— TRY IT —
Check each line of the data below for the word "pink", then extract the ones that have it.

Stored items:

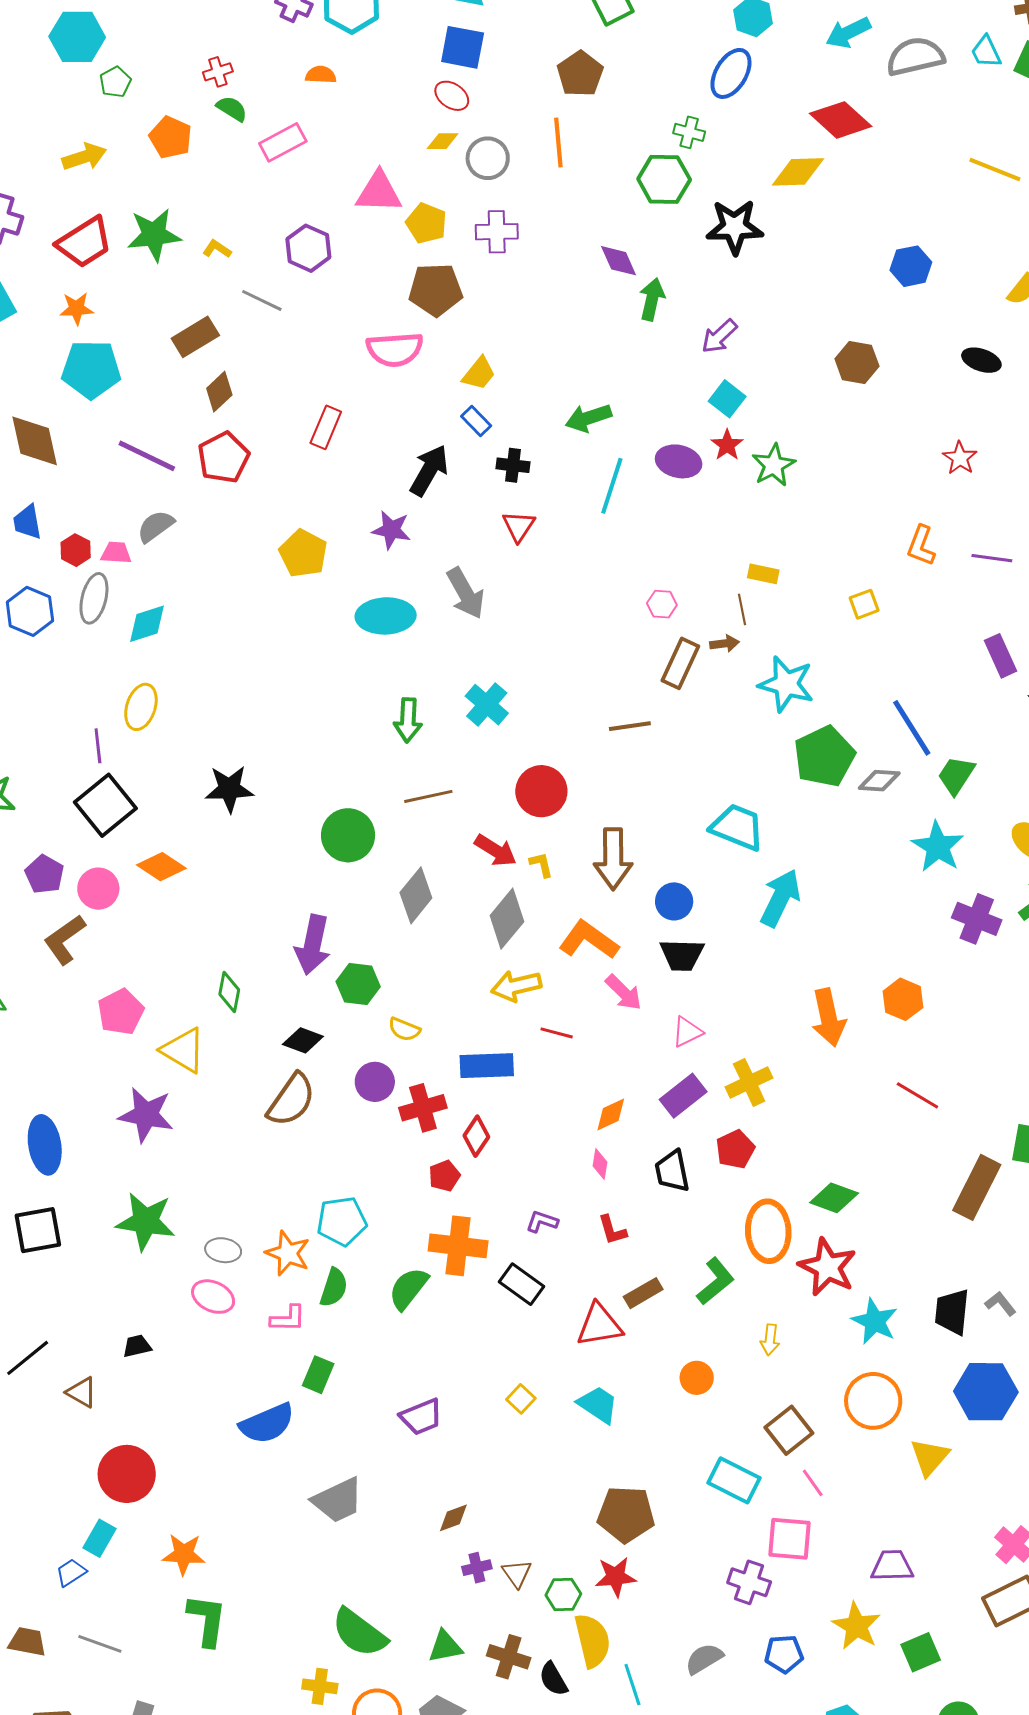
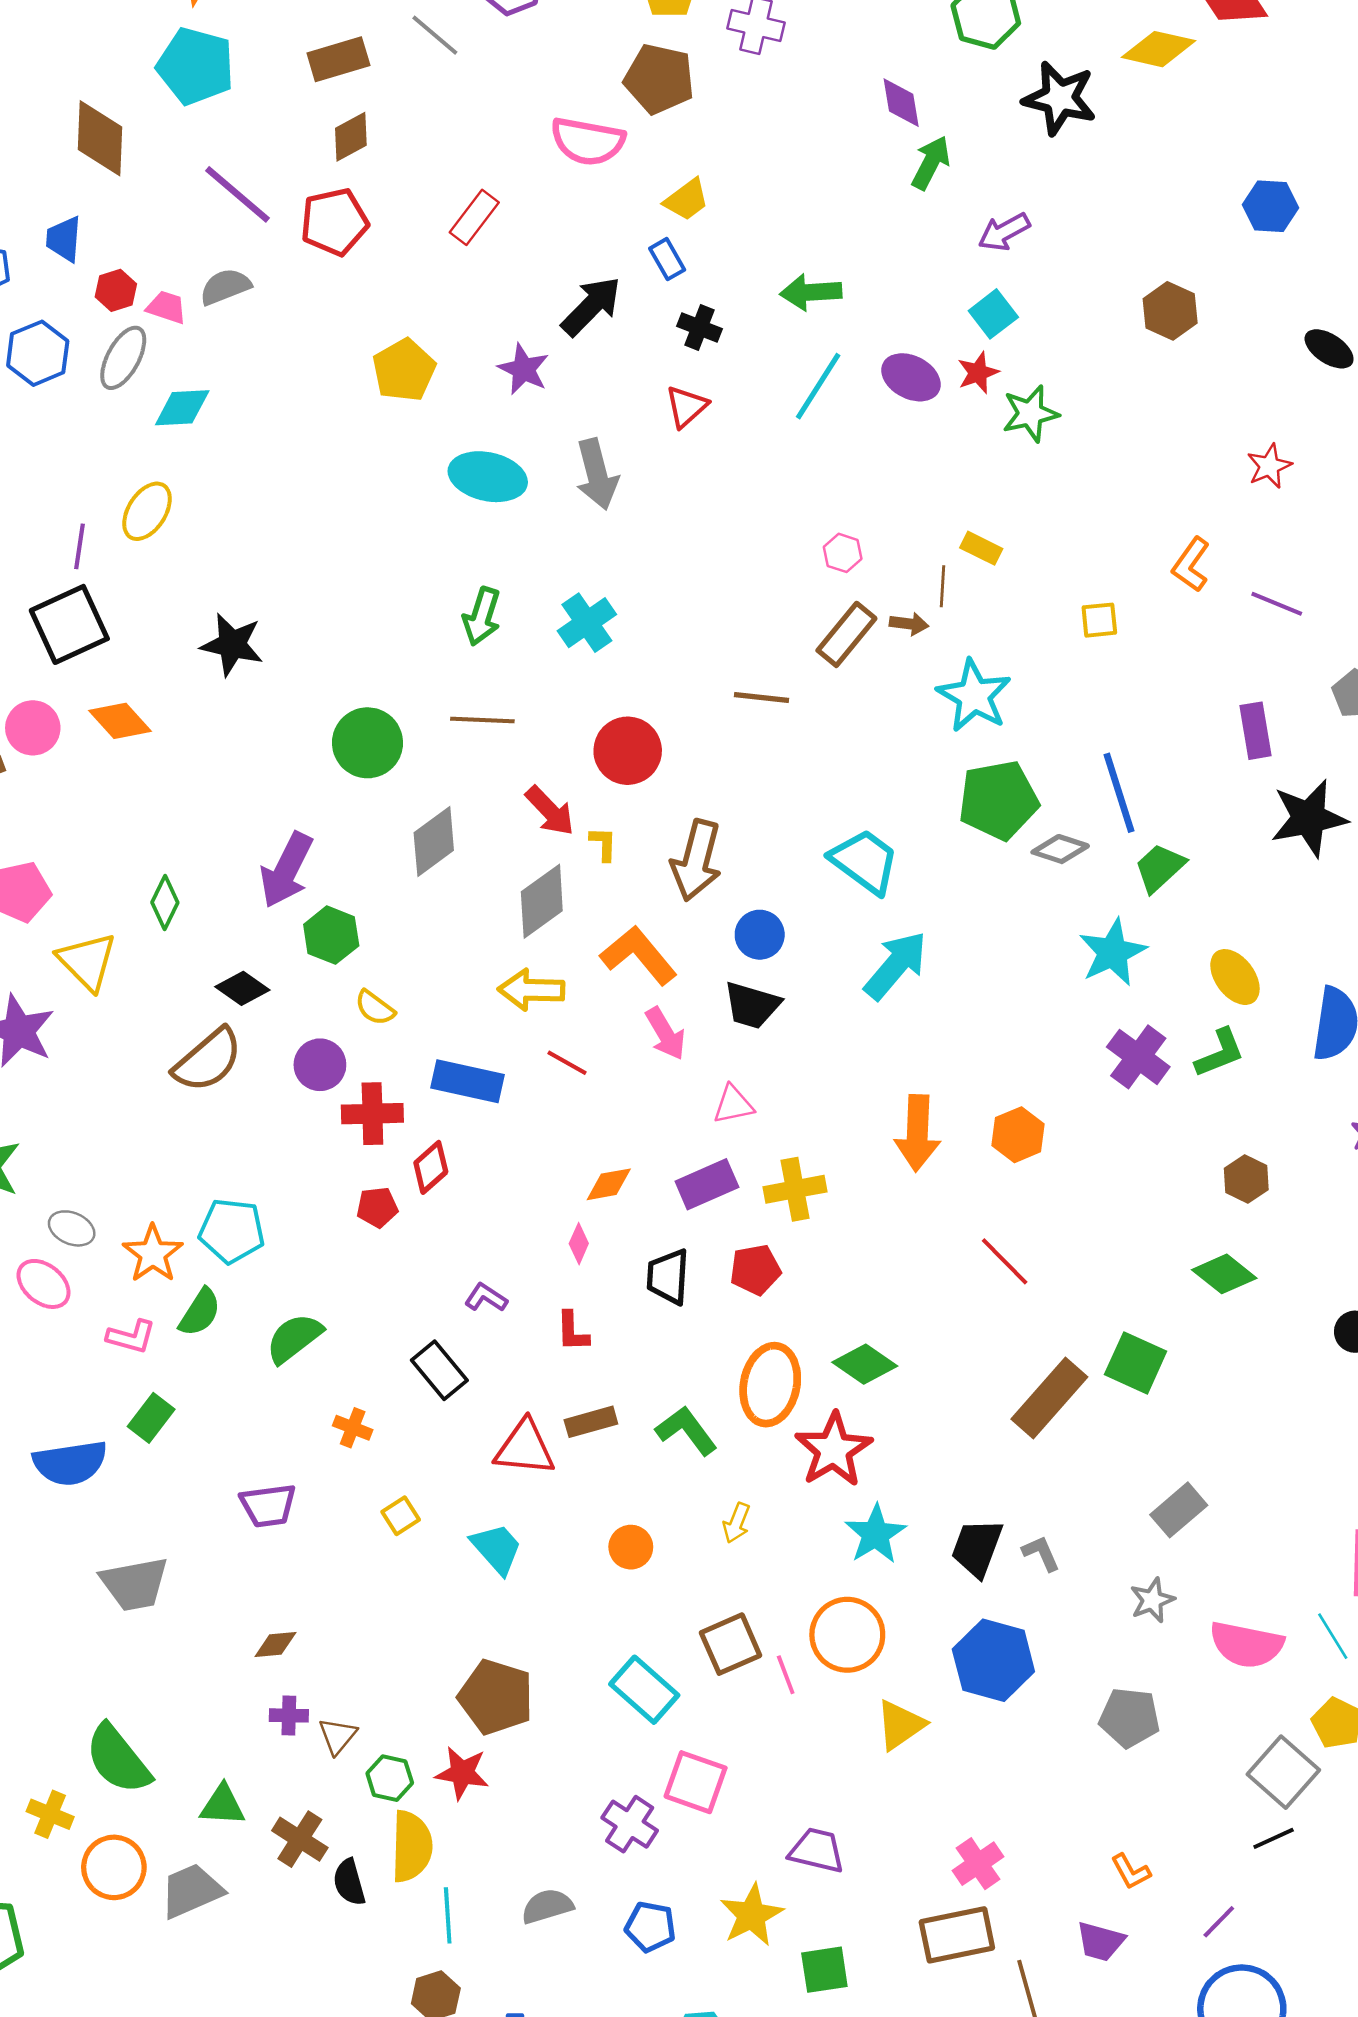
orange cross: (458, 1246) -> (353, 1428), moved, size x0.5
green L-shape: (715, 1281) -> (686, 1431), turned -102
pink line: (813, 1483) -> (786, 1675), moved

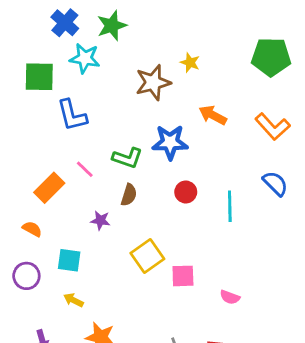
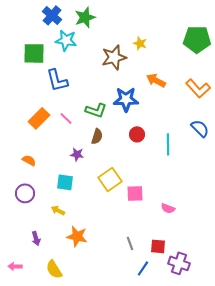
orange rectangle: (49, 188) -> (39, 118), moved
cyan square: (69, 260) -> (65, 182), moved

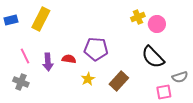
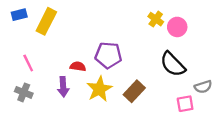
yellow cross: (138, 17) -> (156, 19), turned -32
blue rectangle: (11, 20) -> (19, 15), moved
purple arrow: (48, 62) -> (63, 87), moved
yellow star: (88, 79) -> (99, 89), size x1.6

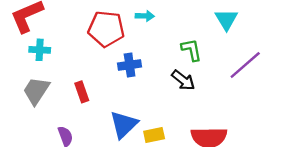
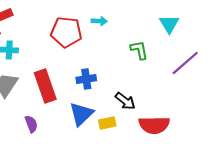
blue cross: (130, 65) -> (86, 79), moved
black arrow: (183, 80) -> (125, 101), moved
red rectangle: (82, 92) -> (45, 86), size x1.8

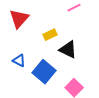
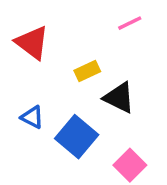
red triangle: (19, 19) -> (32, 43), turned -35

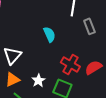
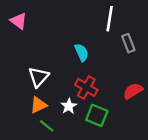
red cross: (70, 64) -> (86, 87), moved

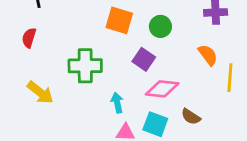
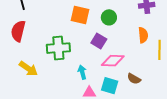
red semicircle: (29, 38) -> (18, 31), size x1.5
orange semicircle: (208, 55) -> (143, 35), turned 35

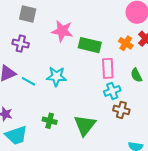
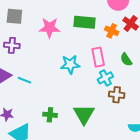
green rectangle: (90, 45) -> (85, 22), moved
cyan star: (56, 76) -> (70, 64), moved

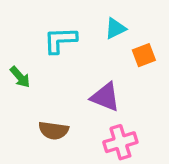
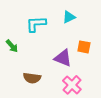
orange square: (144, 55) -> (84, 47), moved, turned 32
pink cross: (120, 142) -> (72, 85), turned -30

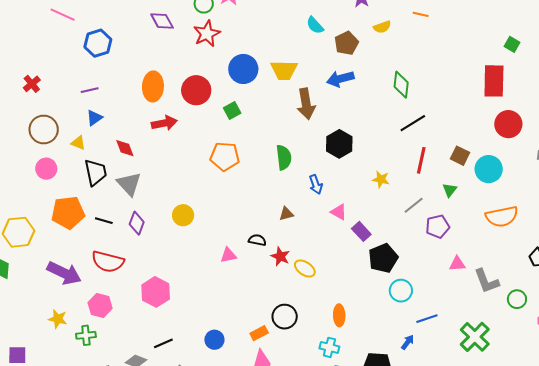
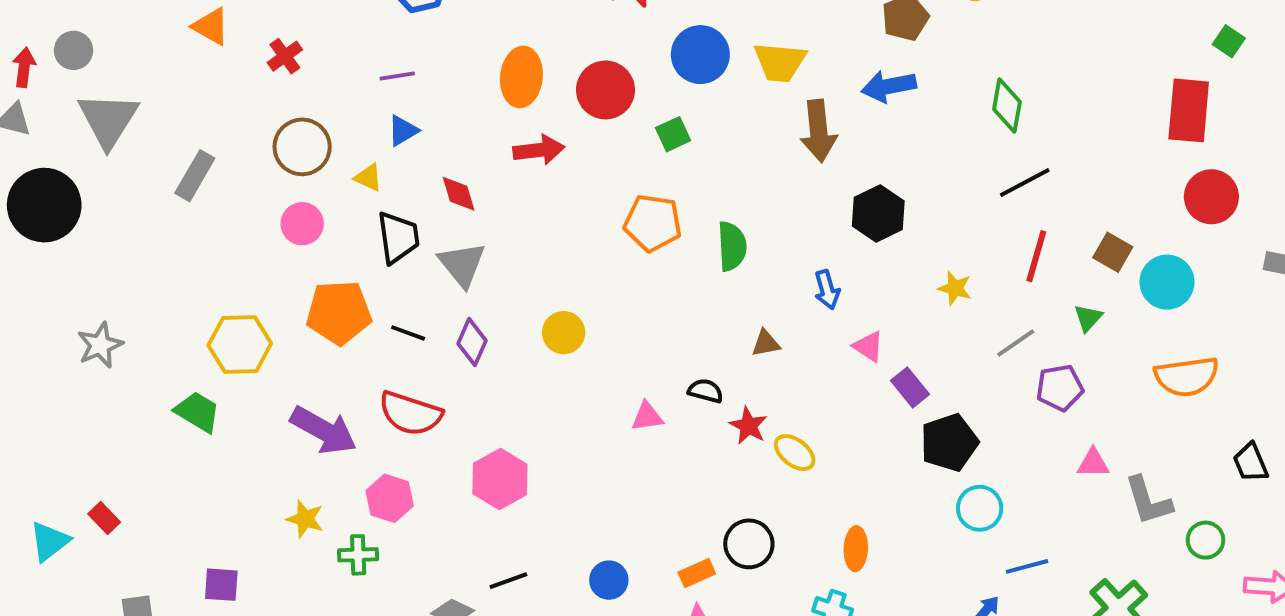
green semicircle: (284, 157) -> (732, 246), moved

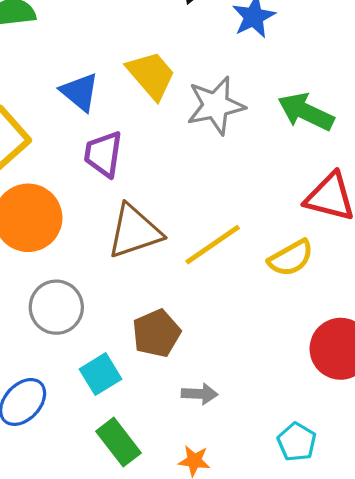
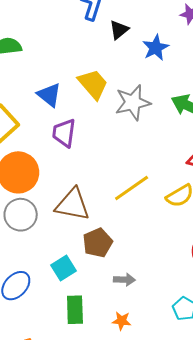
brown triangle: (134, 231) -> (73, 205), moved, turned 30
gray circle: (56, 307) -> (21, 215), moved
green rectangle: (118, 442) -> (75, 310), turned 36

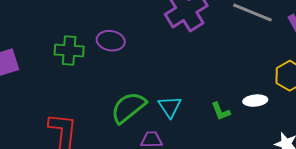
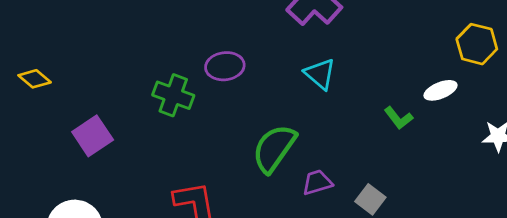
green cross: (69, 50) -> (173, 95), turned 32
cyan triangle: (170, 107) -> (320, 74), moved

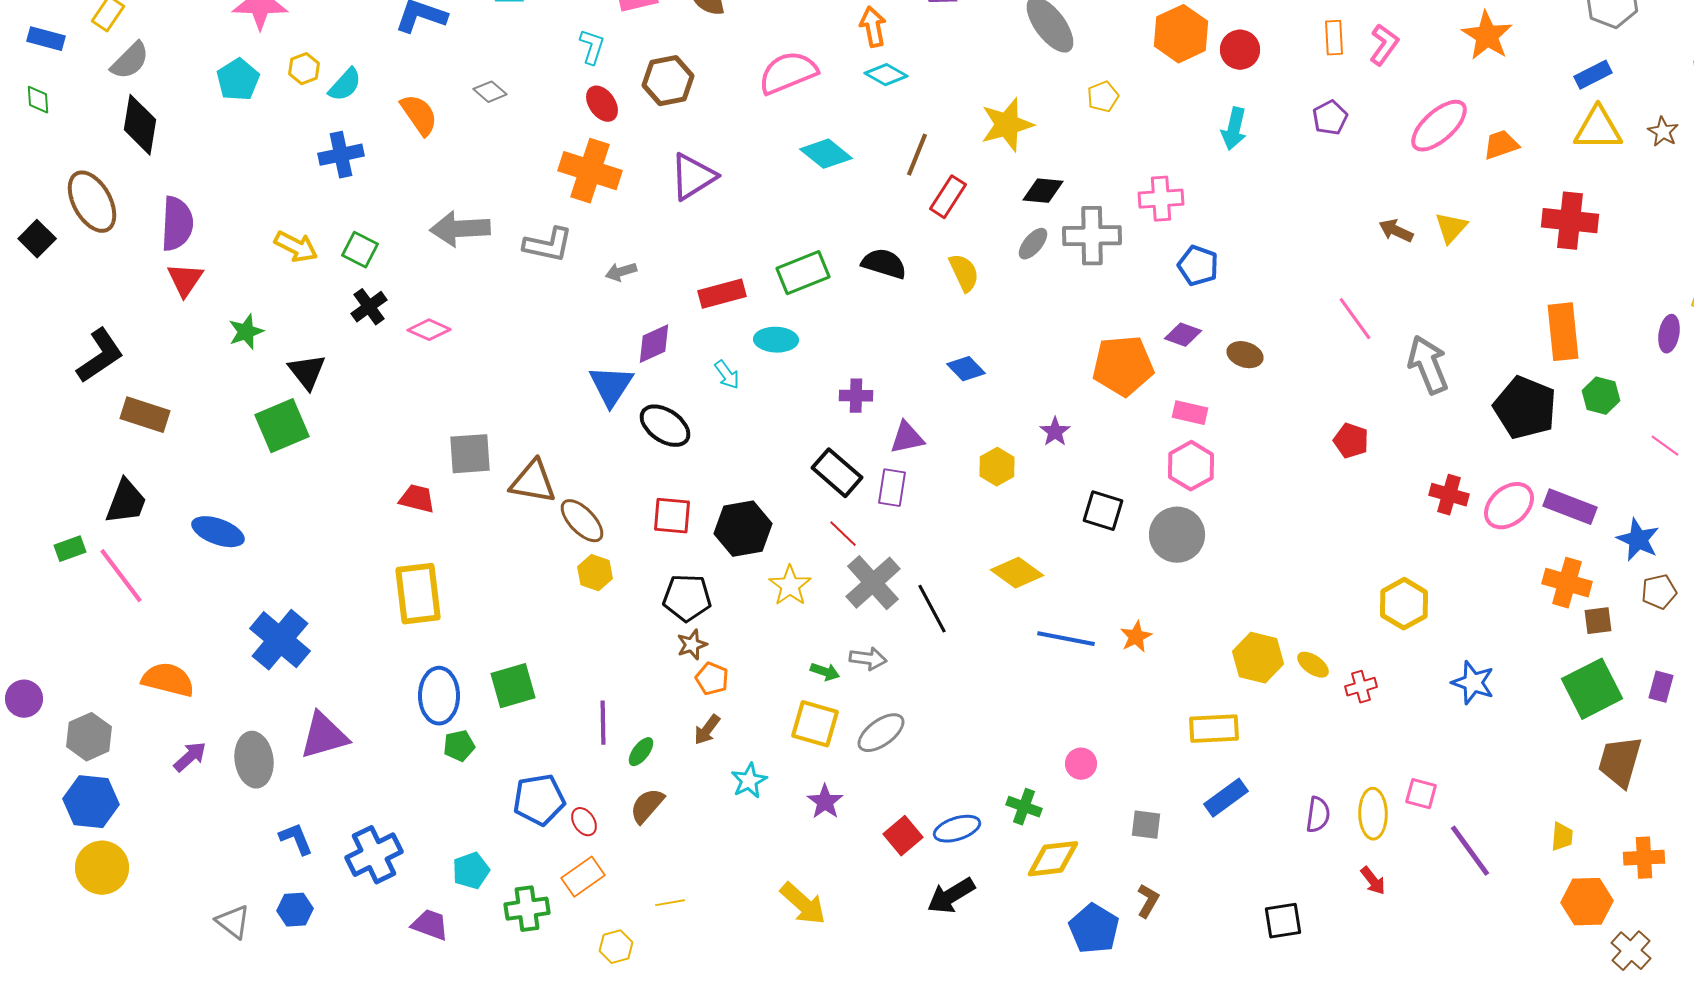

— OUTPUT FOR THIS EXERCISE —
pink line: (813, 1483) -> (786, 1675), moved
pink cross: (120, 142) -> (72, 85), turned -30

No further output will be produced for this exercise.